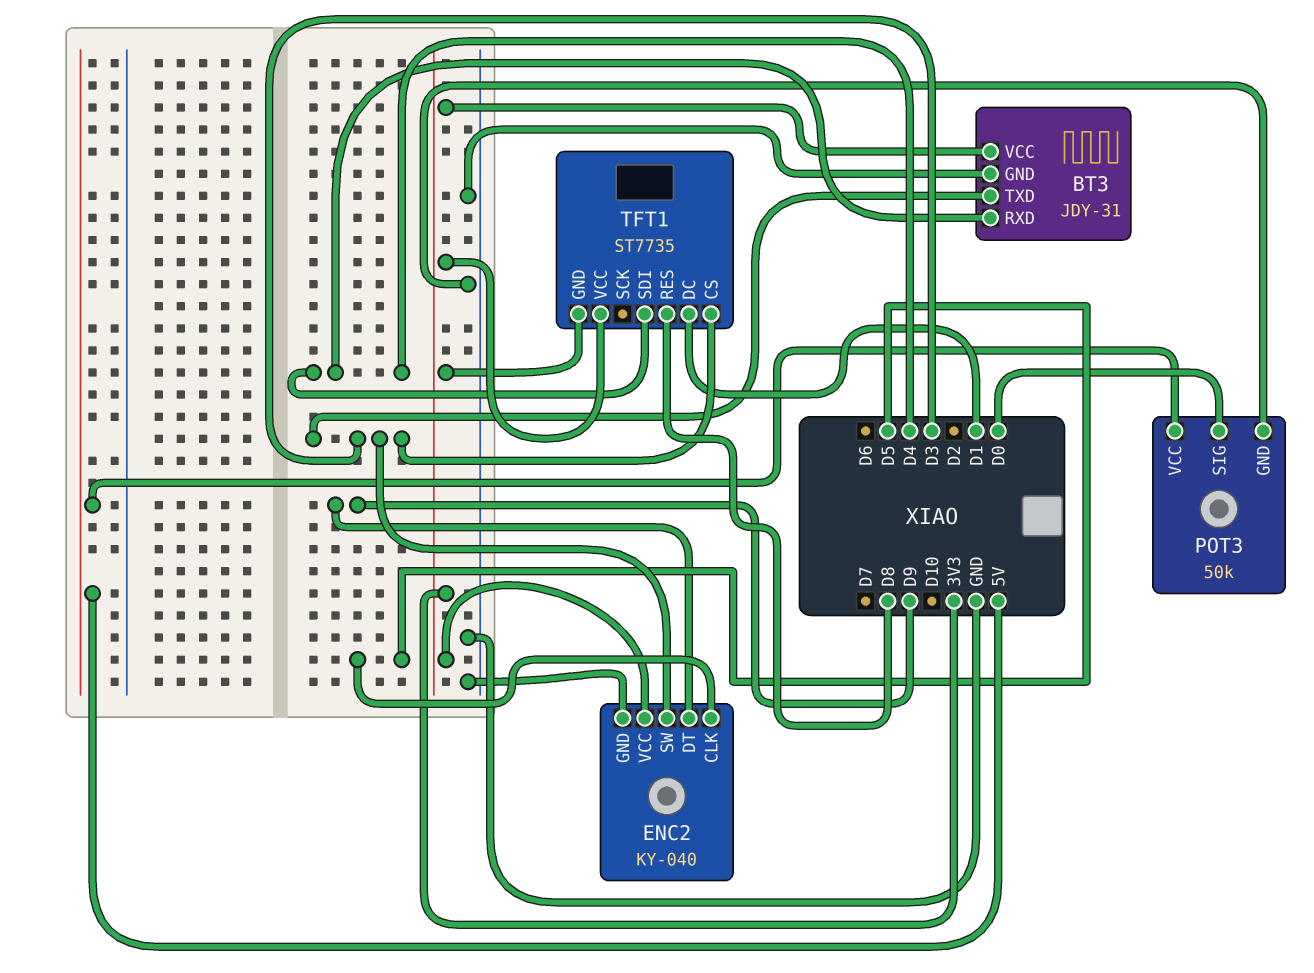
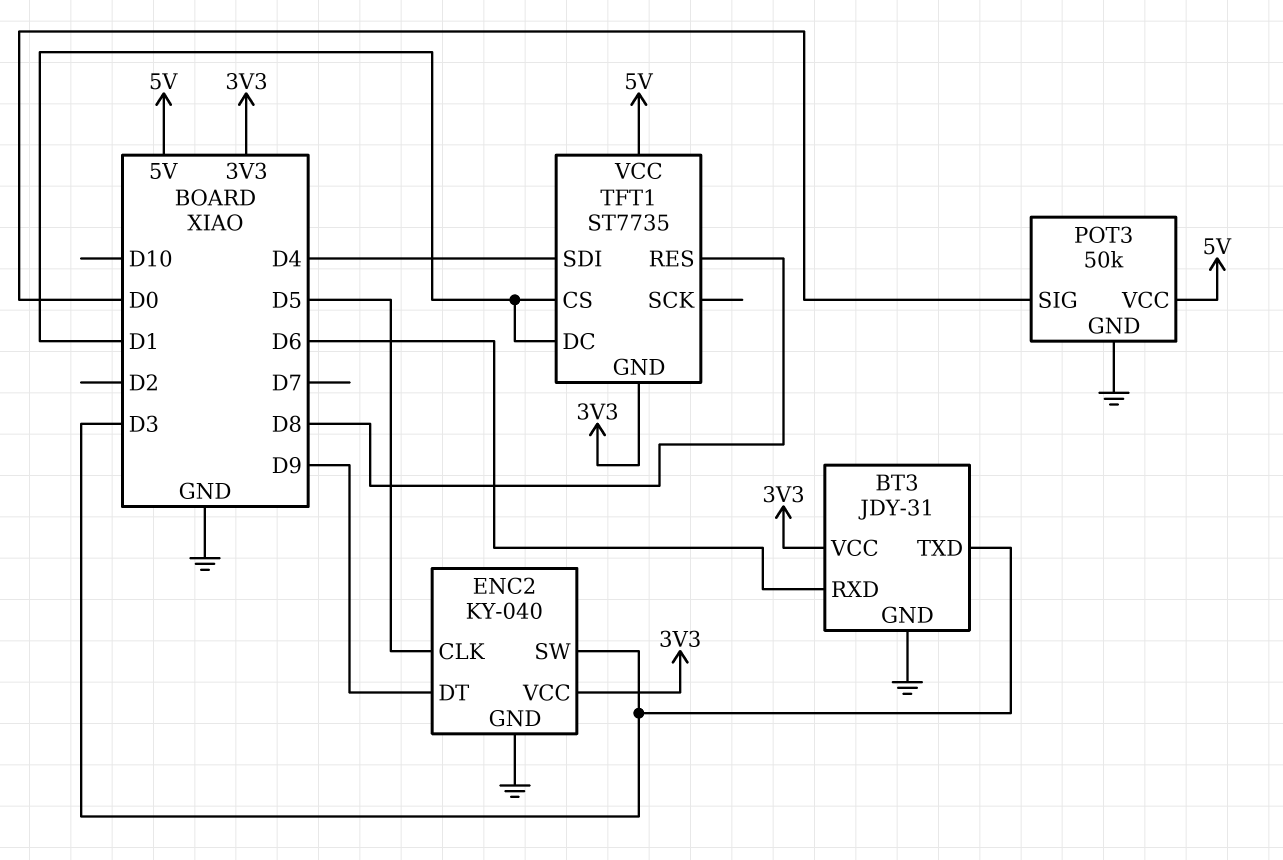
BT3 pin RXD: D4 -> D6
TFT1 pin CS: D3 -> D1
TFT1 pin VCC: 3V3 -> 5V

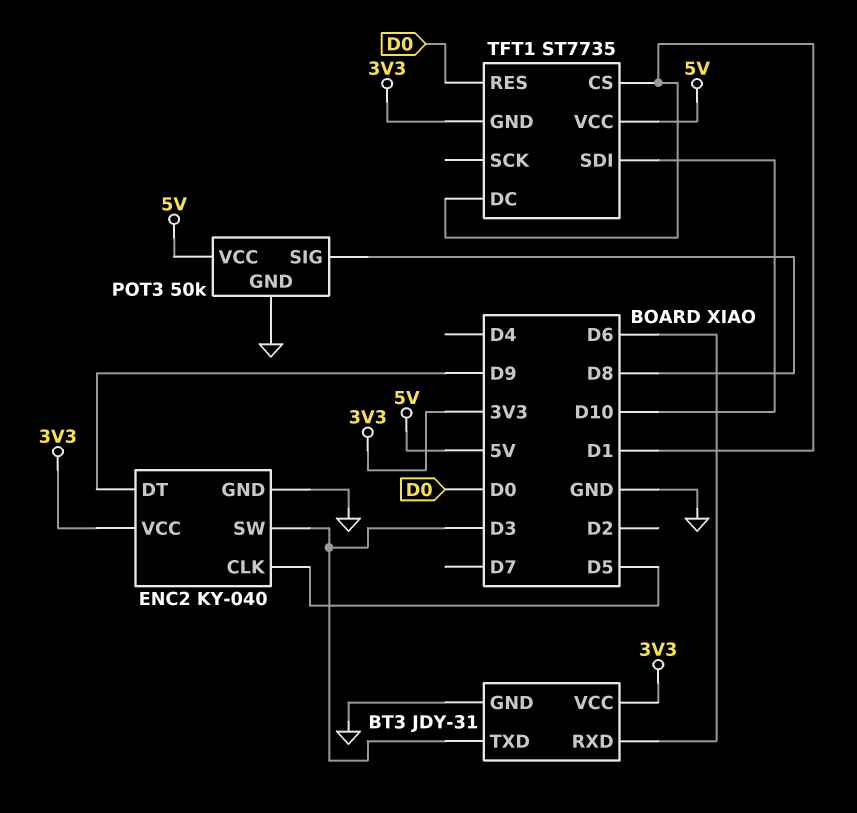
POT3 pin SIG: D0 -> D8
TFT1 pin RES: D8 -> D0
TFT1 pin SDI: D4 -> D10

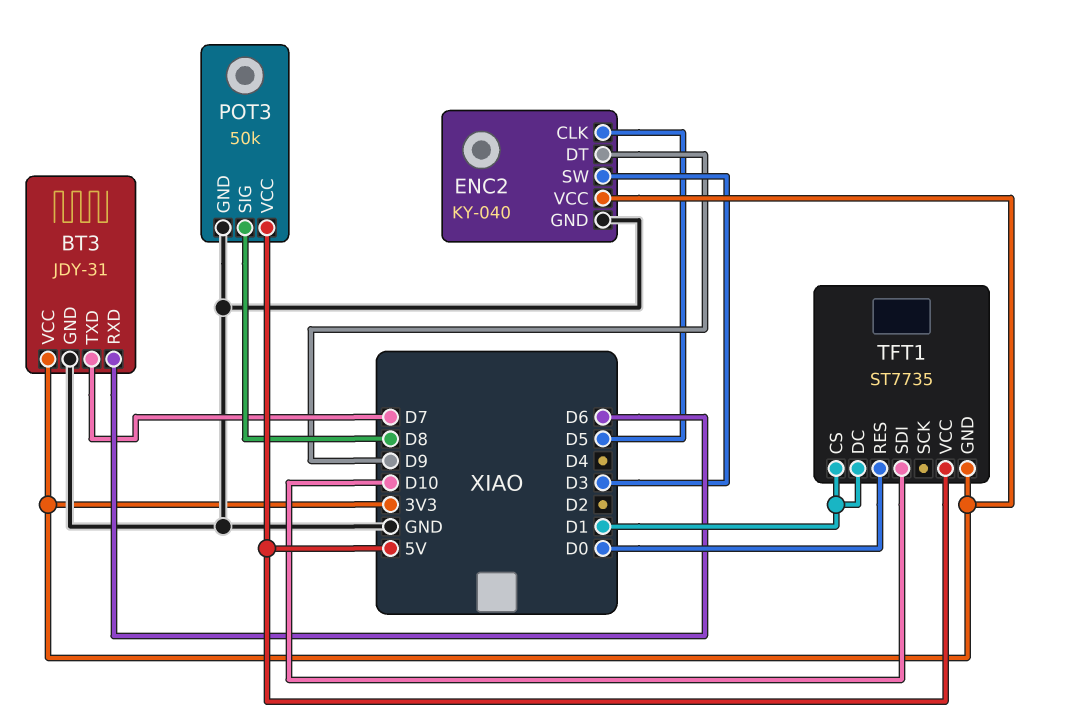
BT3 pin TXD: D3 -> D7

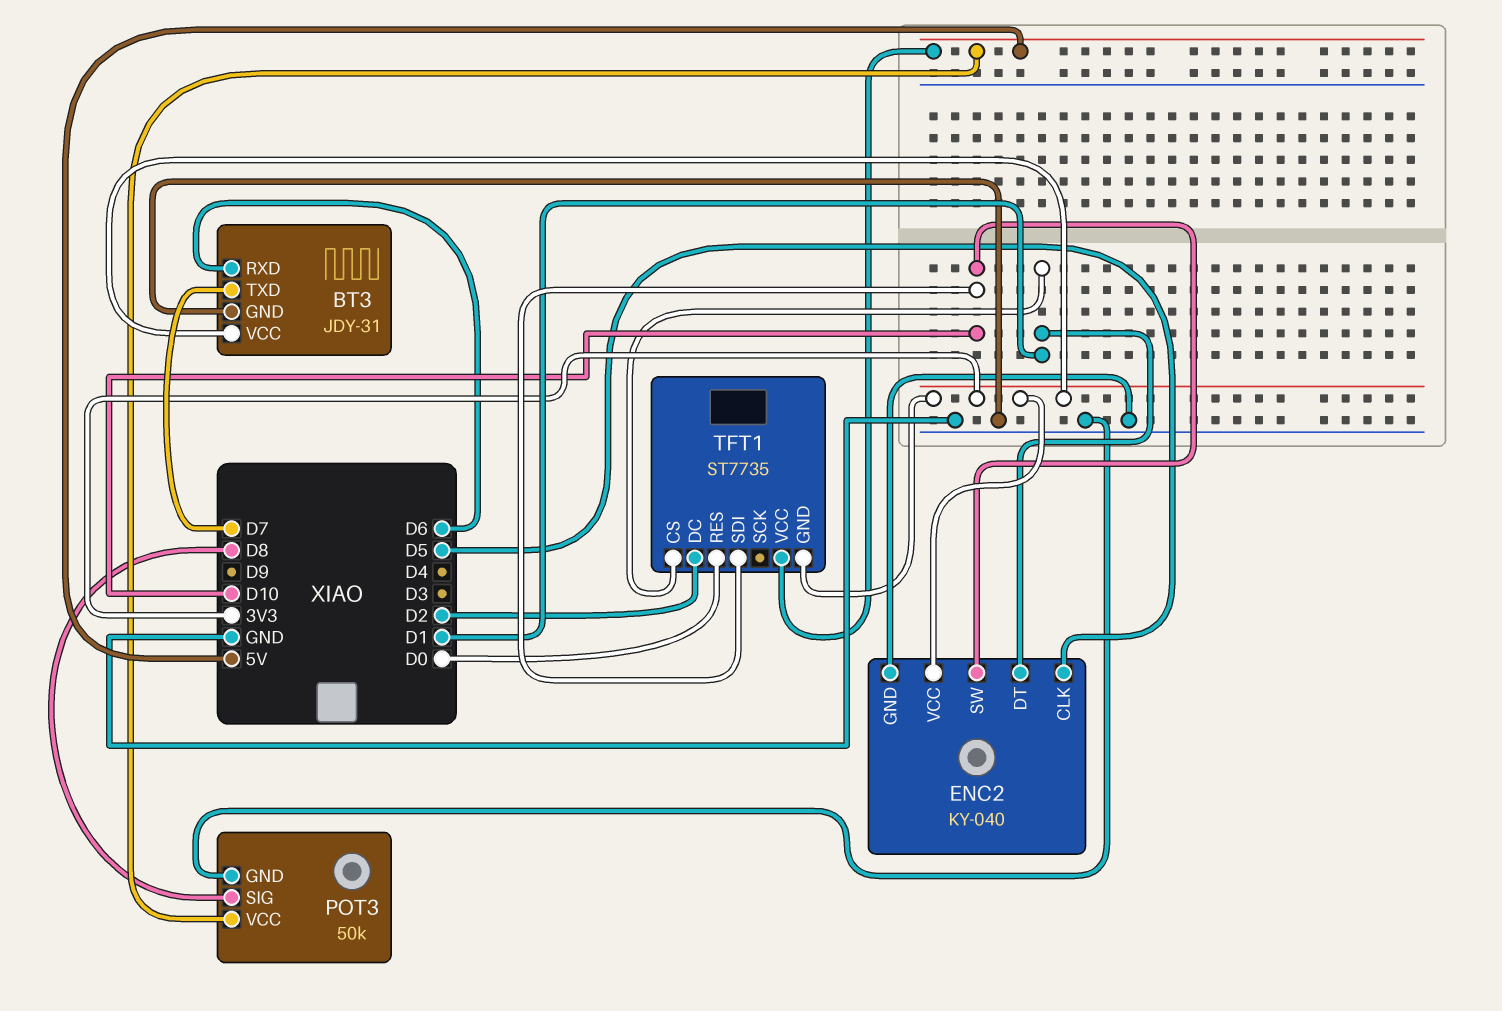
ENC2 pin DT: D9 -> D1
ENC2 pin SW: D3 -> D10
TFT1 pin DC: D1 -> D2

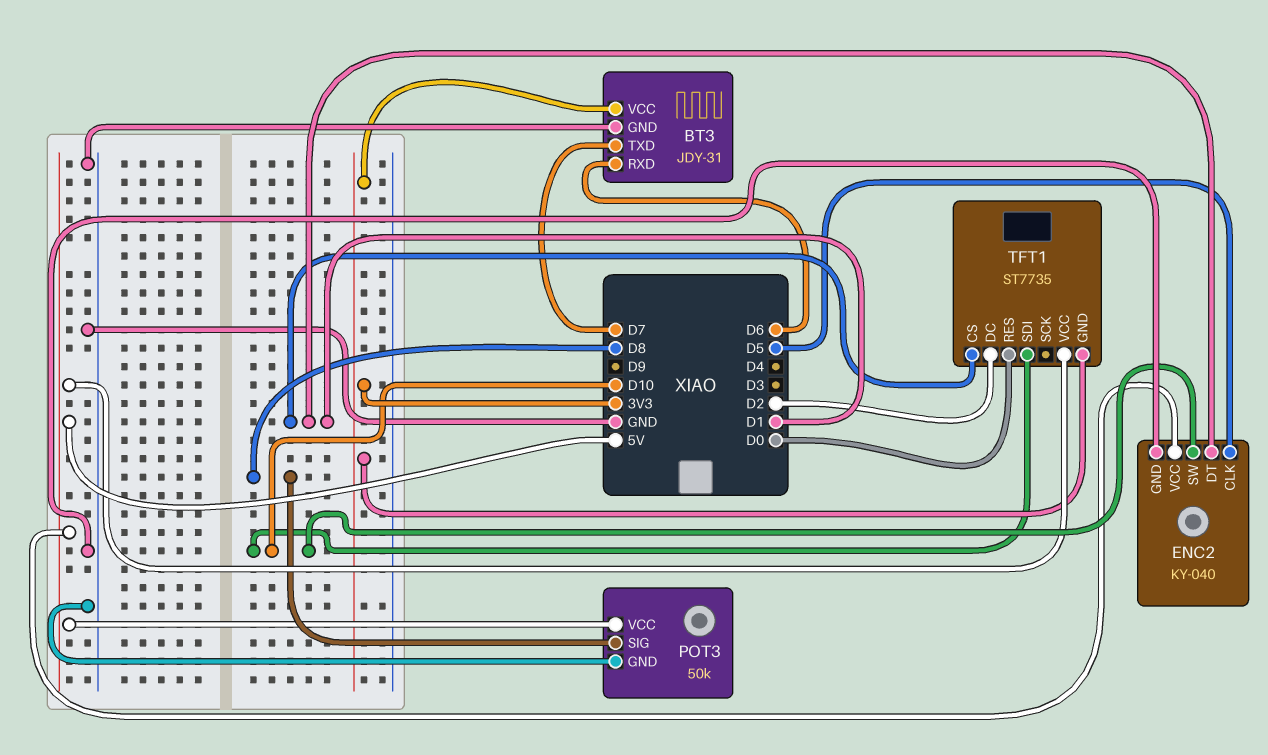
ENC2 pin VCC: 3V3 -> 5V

....................

■ **Work to complete**
Reproduce, word for word, everything in the listing above except the pictures.

■ **Task answer**
BT3 pin RXD: D4 -> D6
TFT1 pin CS: D3 -> D1
TFT1 pin VCC: 3V3 -> 5V

POT3 pin SIG: D0 -> D8
TFT1 pin RES: D8 -> D0
TFT1 pin SDI: D4 -> D10

BT3 pin TXD: D3 -> D7

ENC2 pin DT: D9 -> D1
ENC2 pin SW: D3 -> D10
TFT1 pin DC: D1 -> D2

ENC2 pin VCC: 3V3 -> 5V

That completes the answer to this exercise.